PROVIDED INFORMATION:
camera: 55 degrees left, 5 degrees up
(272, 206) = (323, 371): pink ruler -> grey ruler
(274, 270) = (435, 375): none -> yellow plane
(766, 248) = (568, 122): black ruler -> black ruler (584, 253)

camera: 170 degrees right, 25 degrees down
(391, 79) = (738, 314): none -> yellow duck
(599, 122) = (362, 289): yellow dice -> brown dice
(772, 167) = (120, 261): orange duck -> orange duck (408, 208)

* * *

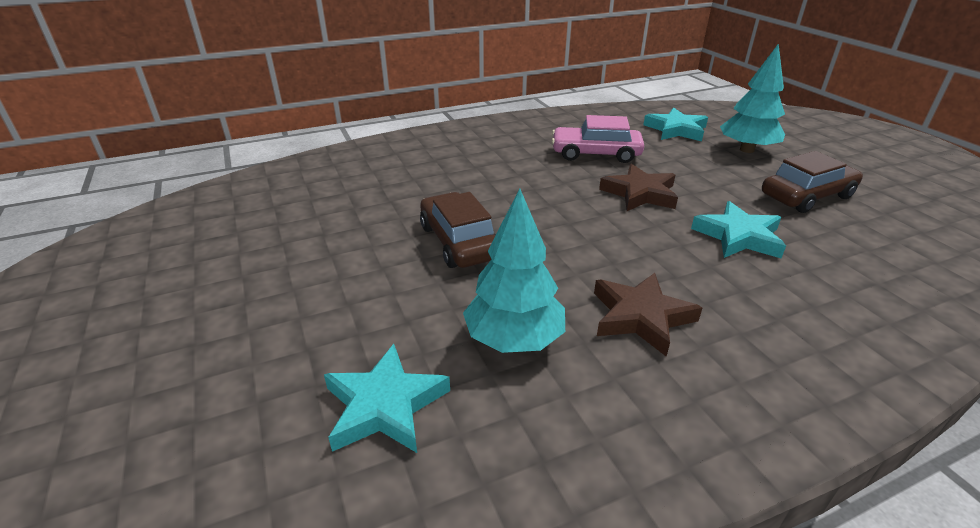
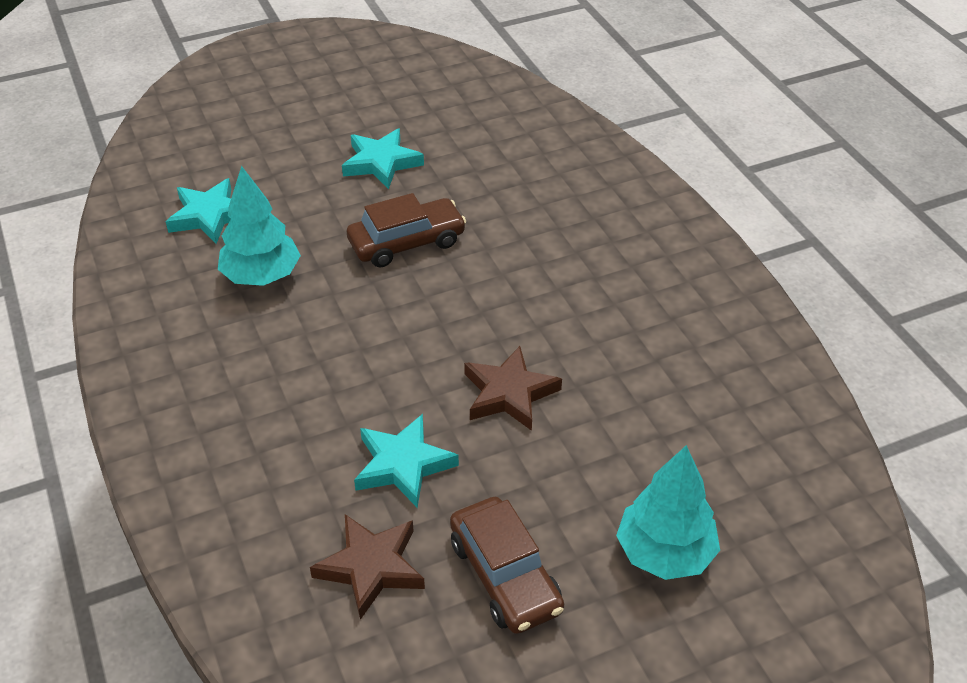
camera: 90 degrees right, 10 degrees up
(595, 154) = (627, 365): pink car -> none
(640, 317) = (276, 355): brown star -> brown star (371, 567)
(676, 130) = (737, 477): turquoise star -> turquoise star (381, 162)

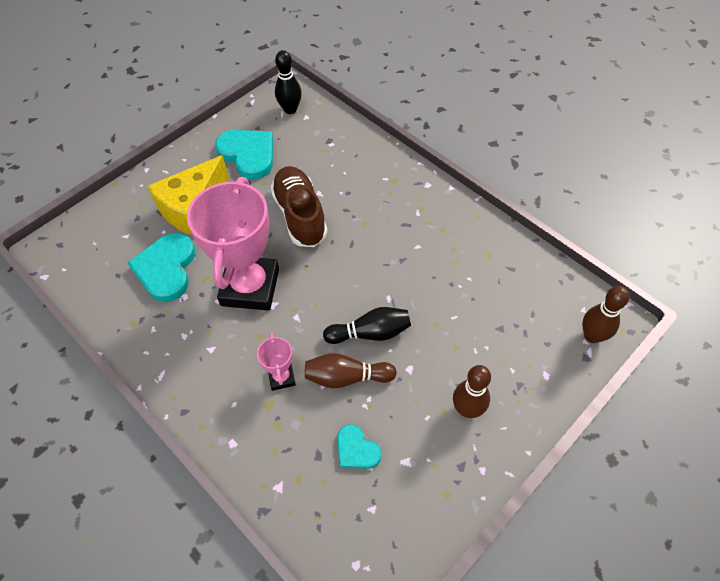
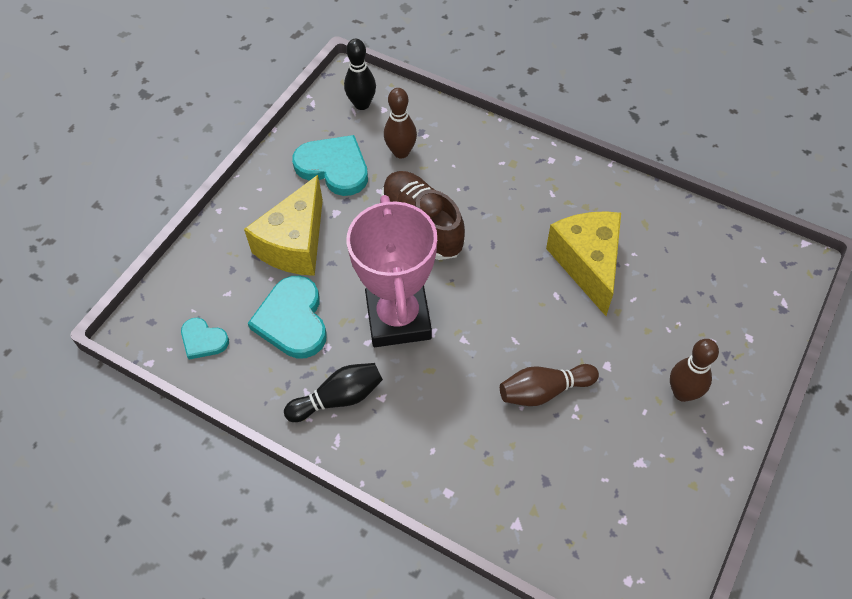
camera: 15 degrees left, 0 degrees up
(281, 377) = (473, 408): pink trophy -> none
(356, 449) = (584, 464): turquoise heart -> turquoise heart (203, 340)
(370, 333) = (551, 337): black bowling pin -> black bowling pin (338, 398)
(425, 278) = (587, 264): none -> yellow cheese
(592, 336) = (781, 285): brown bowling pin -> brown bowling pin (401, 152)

--

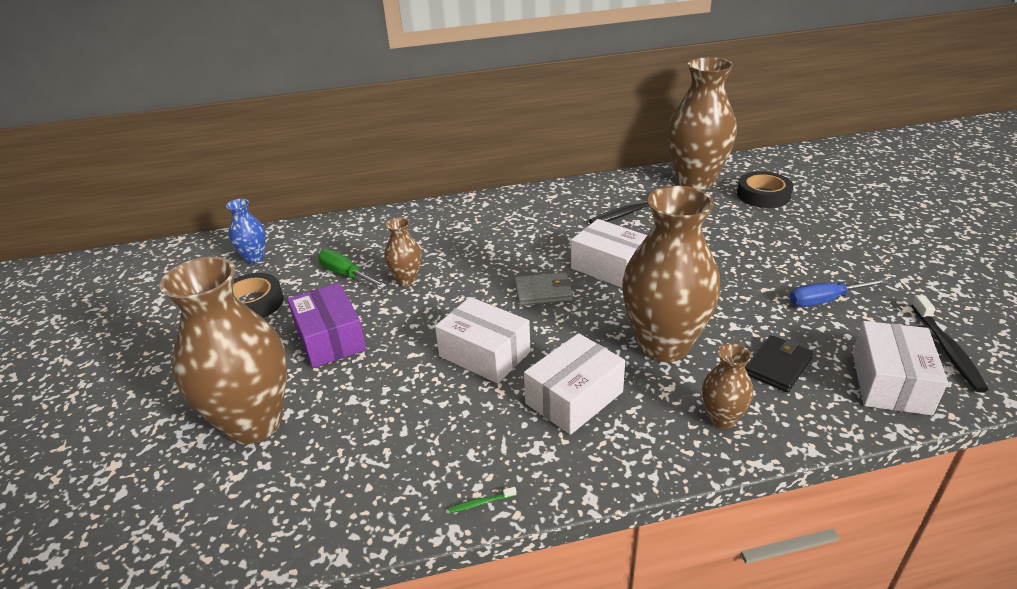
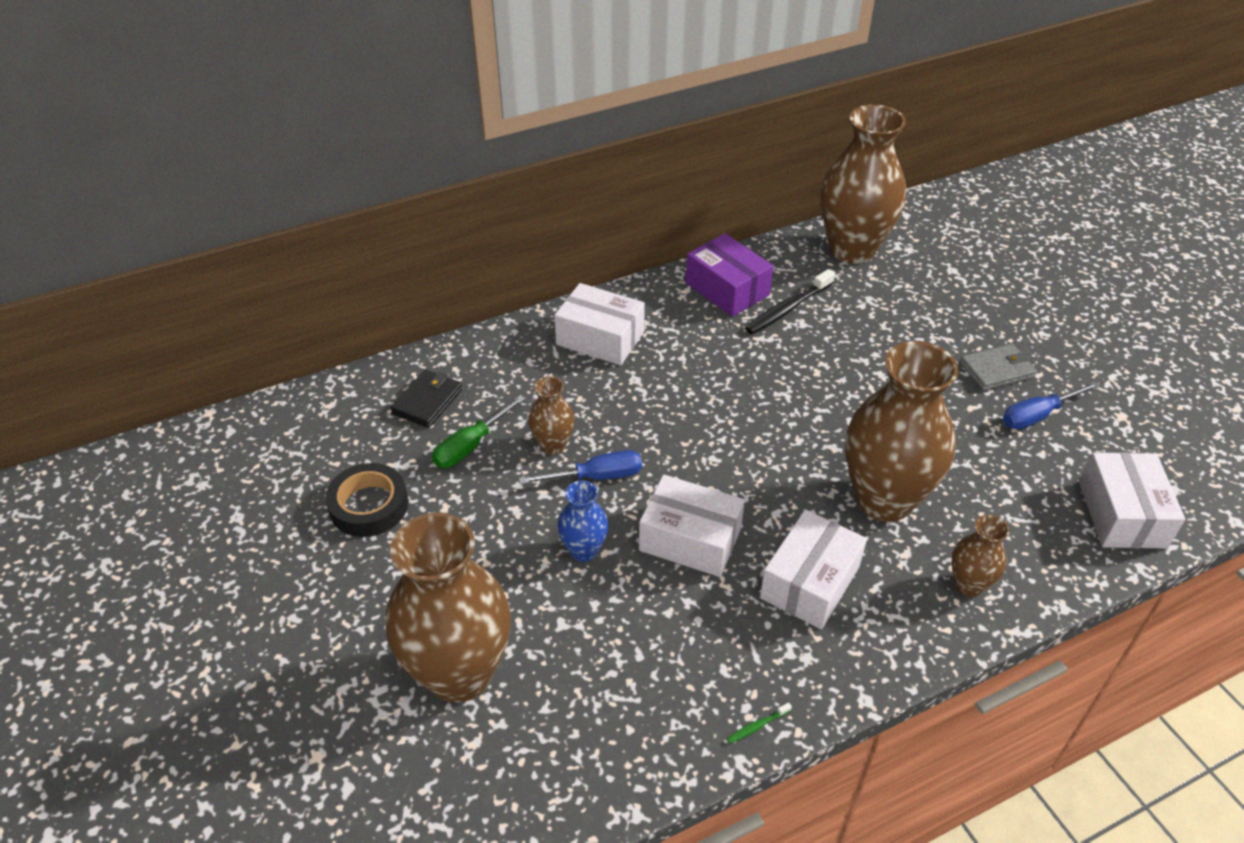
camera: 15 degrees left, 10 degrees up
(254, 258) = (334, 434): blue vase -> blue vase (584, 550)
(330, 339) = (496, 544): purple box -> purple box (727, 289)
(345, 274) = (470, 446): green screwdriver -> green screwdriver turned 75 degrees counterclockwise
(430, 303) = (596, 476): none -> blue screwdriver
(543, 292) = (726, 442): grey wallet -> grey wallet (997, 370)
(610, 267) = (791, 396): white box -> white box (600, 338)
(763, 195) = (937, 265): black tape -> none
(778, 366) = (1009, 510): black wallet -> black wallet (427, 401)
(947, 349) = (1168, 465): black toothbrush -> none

WORK TO COMPLETE:
Go through the listing above and locate each line that holds the word "ruler". Copy those lines.

PROBLEM SOLUTION:
(272, 206) = (323, 371): pink ruler -> grey ruler
(766, 248) = (568, 122): black ruler -> black ruler (584, 253)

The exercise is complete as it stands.